WORK REQUEST:
The string "house" appears in some lines of the entries that follow; copy each such line.

----- EXERCISE INPUT

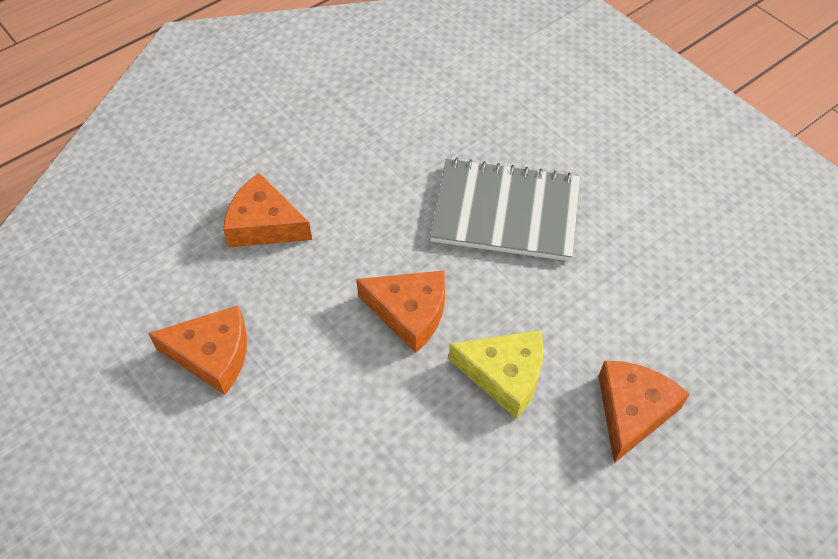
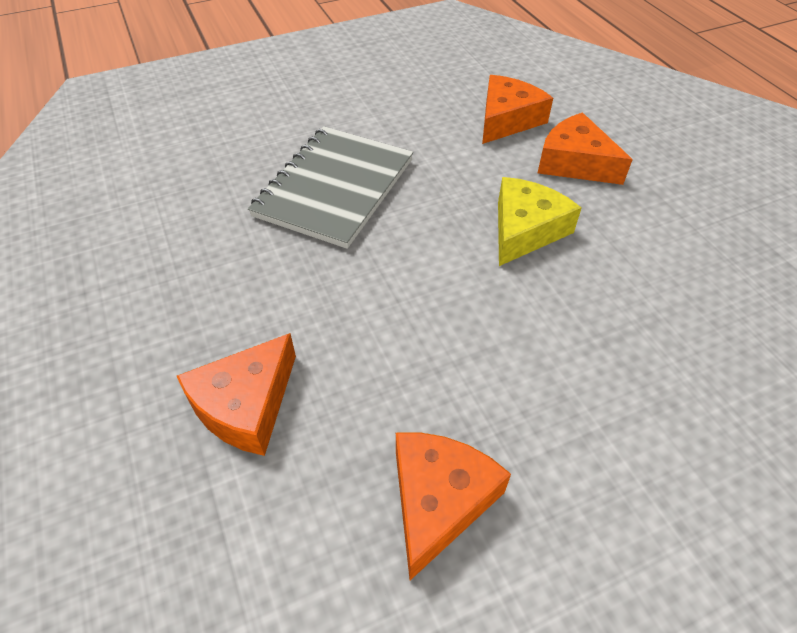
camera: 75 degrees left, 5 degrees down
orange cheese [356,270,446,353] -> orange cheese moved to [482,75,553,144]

----------
----- EXERCISE INPUT

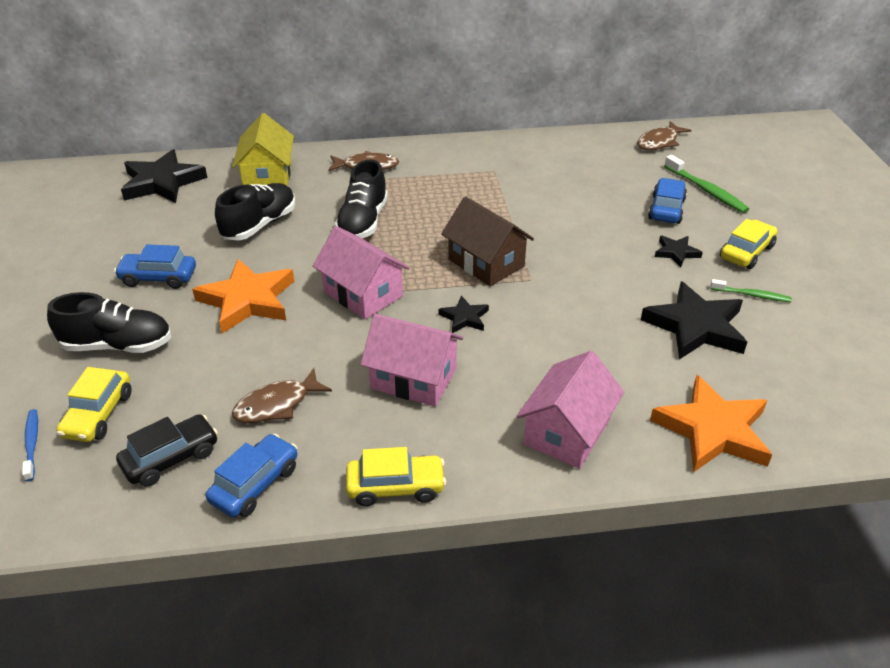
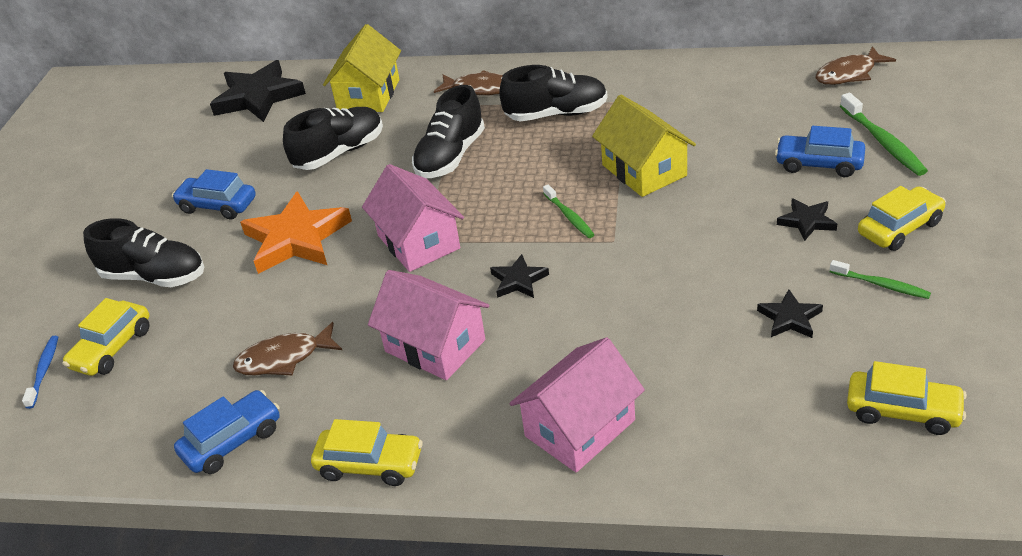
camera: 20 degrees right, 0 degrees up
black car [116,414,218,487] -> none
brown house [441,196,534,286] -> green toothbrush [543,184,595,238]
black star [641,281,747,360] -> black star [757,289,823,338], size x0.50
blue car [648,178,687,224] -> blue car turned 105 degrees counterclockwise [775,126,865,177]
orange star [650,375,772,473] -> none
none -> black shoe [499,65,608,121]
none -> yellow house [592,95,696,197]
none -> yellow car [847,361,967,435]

----------

ANSWER TO THIS EXERCISE:
brown house [441,196,534,286] -> green toothbrush [543,184,595,238]
none -> yellow house [592,95,696,197]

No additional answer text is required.